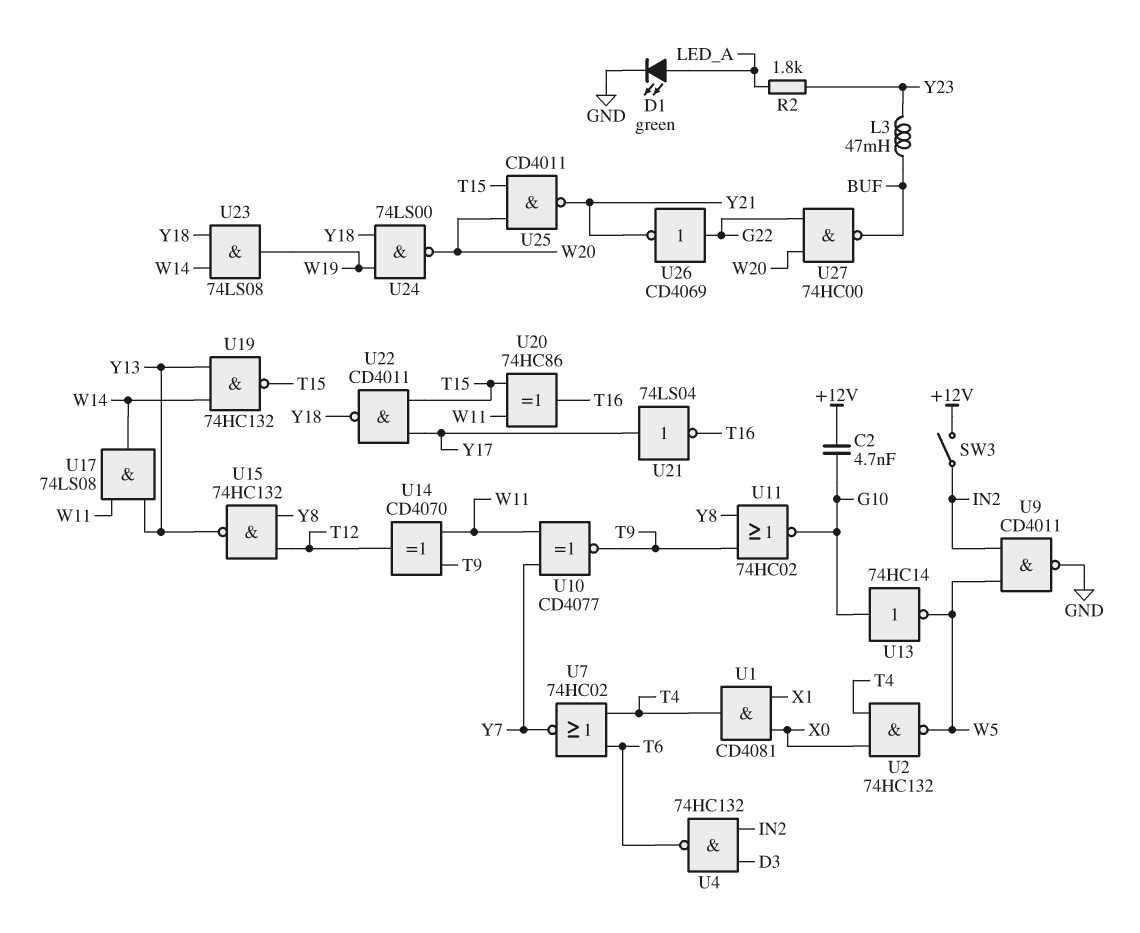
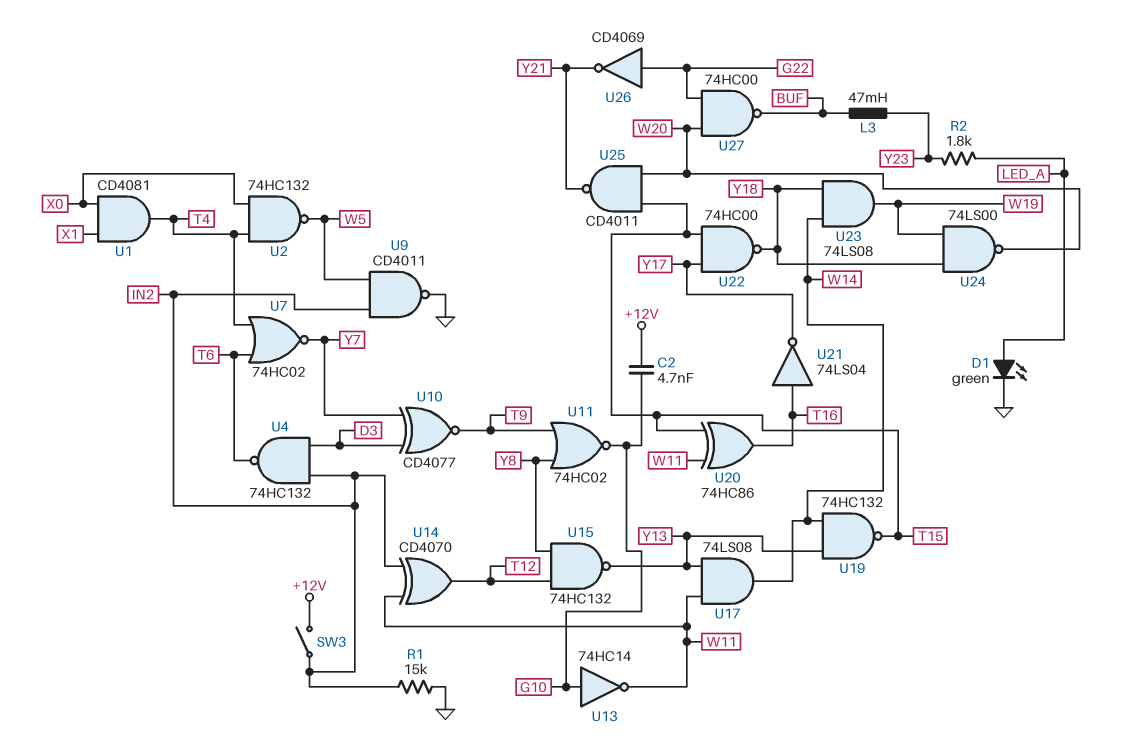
R1: none -> 15k (GND, IN2)
U10: XNOR CD4077 (in W11, in Y7, out T9) -> XNOR CD4077 (in D3, in Y7, out T9)
U13: NOT 74HC14 (in G10, out W5) -> NOT 74HC14 (in G10, out W11)
U14: XOR CD4070 (in T9, in W11, out T12) -> XOR CD4070 (in IN2, in W11, out T12)
U21: NOT 74LS04 (in Y17, out T16) -> NOT 74LS04 (in T16, out Y17)
U22: NAND CD4011 (in T15, in Y17, out Y18) -> NAND 74HC00 (in T15, in Y17, out Y18)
------------------------------------------------------------
■ WHAT IS BEING ASKED
Your answer must be an exact copy of the listing, minus its pictures.

■ SOLUTION BELOW
R1: none -> 15k (GND, IN2)
U10: XNOR CD4077 (in W11, in Y7, out T9) -> XNOR CD4077 (in D3, in Y7, out T9)
U13: NOT 74HC14 (in G10, out W5) -> NOT 74HC14 (in G10, out W11)
U14: XOR CD4070 (in T9, in W11, out T12) -> XOR CD4070 (in IN2, in W11, out T12)
U21: NOT 74LS04 (in Y17, out T16) -> NOT 74LS04 (in T16, out Y17)
U22: NAND CD4011 (in T15, in Y17, out Y18) -> NAND 74HC00 (in T15, in Y17, out Y18)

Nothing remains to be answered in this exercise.